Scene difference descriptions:
********
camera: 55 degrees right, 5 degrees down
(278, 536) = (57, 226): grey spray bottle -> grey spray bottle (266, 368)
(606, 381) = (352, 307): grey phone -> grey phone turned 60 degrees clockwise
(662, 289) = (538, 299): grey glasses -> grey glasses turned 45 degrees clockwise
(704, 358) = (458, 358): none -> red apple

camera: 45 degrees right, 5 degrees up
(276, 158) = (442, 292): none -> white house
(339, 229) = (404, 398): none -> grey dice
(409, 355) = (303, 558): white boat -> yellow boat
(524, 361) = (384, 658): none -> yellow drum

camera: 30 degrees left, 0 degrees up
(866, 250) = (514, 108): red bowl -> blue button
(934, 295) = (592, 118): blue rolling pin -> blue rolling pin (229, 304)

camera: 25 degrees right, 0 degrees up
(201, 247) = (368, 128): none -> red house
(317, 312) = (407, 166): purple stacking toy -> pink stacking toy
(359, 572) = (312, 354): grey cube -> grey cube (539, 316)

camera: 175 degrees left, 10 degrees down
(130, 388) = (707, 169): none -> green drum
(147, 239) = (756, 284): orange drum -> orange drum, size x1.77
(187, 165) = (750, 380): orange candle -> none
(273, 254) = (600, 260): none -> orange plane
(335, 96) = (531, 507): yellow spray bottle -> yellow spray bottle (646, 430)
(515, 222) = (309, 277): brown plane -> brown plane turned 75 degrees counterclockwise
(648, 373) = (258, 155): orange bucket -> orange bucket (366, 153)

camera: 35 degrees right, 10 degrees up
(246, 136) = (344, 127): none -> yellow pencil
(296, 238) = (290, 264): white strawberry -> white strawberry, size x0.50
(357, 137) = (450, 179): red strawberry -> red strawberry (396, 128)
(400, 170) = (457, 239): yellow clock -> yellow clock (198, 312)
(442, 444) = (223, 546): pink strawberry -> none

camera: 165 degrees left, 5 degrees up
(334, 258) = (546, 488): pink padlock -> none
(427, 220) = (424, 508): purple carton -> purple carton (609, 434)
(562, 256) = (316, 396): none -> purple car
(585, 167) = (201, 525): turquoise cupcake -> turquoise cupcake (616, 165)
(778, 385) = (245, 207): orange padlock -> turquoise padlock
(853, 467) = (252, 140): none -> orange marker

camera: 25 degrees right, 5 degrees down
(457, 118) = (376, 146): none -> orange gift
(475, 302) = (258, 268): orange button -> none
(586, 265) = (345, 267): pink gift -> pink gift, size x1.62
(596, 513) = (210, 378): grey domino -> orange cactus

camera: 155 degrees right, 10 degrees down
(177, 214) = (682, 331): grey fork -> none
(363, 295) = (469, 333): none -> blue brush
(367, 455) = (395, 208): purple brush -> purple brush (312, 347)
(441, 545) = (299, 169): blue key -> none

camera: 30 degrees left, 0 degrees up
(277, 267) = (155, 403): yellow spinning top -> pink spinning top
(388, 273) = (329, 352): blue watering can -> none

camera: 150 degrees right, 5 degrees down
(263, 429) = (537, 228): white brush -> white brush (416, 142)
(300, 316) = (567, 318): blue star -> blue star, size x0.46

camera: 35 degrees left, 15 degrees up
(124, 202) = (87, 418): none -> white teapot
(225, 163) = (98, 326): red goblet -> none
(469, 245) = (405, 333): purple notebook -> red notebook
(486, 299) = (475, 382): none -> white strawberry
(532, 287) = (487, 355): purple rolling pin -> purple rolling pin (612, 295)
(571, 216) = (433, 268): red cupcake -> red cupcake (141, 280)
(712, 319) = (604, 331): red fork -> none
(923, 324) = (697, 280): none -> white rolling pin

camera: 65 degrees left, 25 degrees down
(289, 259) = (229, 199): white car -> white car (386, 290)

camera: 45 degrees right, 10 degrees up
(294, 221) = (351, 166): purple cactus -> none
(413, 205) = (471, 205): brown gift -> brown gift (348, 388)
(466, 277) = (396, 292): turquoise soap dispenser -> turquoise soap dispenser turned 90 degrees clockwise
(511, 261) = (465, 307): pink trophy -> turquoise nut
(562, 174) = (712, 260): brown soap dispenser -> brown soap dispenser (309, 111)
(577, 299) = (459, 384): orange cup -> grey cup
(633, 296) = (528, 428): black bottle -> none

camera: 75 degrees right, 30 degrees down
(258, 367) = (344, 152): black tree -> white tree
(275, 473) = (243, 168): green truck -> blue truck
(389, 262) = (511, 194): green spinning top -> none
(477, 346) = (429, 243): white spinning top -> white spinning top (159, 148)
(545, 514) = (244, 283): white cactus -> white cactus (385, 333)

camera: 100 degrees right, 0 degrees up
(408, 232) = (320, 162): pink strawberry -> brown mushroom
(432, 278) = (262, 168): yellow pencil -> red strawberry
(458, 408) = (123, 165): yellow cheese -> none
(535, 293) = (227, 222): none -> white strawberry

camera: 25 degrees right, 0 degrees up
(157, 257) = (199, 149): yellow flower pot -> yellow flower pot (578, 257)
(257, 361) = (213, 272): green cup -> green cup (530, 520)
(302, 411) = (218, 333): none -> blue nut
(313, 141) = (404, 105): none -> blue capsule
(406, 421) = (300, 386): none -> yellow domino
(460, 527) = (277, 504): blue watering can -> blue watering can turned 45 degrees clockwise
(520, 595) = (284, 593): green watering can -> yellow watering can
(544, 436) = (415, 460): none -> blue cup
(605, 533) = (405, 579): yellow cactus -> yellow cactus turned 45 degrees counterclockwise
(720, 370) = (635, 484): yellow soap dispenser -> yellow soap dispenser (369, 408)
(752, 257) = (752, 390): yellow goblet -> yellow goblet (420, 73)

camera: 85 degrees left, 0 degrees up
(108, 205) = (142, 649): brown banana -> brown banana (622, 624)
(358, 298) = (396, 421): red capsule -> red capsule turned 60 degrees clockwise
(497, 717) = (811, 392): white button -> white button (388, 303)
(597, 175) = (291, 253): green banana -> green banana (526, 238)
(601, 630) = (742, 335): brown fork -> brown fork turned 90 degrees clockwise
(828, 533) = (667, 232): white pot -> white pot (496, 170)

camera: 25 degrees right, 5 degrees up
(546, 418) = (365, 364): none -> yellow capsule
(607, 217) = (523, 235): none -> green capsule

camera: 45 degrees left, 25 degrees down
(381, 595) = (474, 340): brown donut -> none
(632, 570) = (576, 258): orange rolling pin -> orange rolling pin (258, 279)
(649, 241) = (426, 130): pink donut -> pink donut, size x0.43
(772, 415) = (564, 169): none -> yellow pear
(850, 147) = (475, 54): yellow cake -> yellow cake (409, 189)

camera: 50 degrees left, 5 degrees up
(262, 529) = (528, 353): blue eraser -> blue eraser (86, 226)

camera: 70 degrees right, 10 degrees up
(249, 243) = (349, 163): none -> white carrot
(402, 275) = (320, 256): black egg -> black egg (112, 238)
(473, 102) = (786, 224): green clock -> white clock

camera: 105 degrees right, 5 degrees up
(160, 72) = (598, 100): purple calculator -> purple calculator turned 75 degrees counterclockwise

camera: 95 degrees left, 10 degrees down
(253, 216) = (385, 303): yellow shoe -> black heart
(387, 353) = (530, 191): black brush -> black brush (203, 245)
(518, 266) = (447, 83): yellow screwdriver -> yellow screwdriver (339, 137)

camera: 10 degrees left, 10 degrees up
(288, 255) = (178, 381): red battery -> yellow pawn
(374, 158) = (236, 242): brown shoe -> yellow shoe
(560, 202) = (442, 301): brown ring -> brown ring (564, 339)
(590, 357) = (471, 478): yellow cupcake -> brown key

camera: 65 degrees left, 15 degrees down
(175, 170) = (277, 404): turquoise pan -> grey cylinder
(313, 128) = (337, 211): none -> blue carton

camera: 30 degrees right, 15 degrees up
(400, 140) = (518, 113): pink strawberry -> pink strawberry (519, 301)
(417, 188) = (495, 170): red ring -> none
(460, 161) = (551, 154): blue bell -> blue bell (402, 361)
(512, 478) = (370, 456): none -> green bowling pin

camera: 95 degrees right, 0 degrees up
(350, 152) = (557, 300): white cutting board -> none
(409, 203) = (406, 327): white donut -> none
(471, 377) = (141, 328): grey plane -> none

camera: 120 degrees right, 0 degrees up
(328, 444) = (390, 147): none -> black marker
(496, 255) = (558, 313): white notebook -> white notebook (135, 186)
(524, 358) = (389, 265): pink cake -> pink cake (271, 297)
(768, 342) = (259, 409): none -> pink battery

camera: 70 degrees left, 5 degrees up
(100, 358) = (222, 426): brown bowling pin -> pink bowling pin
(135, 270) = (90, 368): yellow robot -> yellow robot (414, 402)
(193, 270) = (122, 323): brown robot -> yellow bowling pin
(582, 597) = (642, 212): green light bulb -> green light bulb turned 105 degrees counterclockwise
********
> _EXERCISE DETAILS_
In the entries above, find the line with "(545, 514) = (244, 283): white" and the line with "(720, 370) = (635, 484): yellow", then set down exactly those two and every line between them, nothing else.

> _RESULT OF THIS EXERCISE_
(545, 514) = (244, 283): white cactus -> white cactus (385, 333)

camera: 100 degrees right, 0 degrees up
(408, 232) = (320, 162): pink strawberry -> brown mushroom
(432, 278) = (262, 168): yellow pencil -> red strawberry
(458, 408) = (123, 165): yellow cheese -> none
(535, 293) = (227, 222): none -> white strawberry

camera: 25 degrees right, 0 degrees up
(157, 257) = (199, 149): yellow flower pot -> yellow flower pot (578, 257)
(257, 361) = (213, 272): green cup -> green cup (530, 520)
(302, 411) = (218, 333): none -> blue nut
(313, 141) = (404, 105): none -> blue capsule
(406, 421) = (300, 386): none -> yellow domino
(460, 527) = (277, 504): blue watering can -> blue watering can turned 45 degrees clockwise
(520, 595) = (284, 593): green watering can -> yellow watering can
(544, 436) = (415, 460): none -> blue cup
(605, 533) = (405, 579): yellow cactus -> yellow cactus turned 45 degrees counterclockwise
(720, 370) = (635, 484): yellow soap dispenser -> yellow soap dispenser (369, 408)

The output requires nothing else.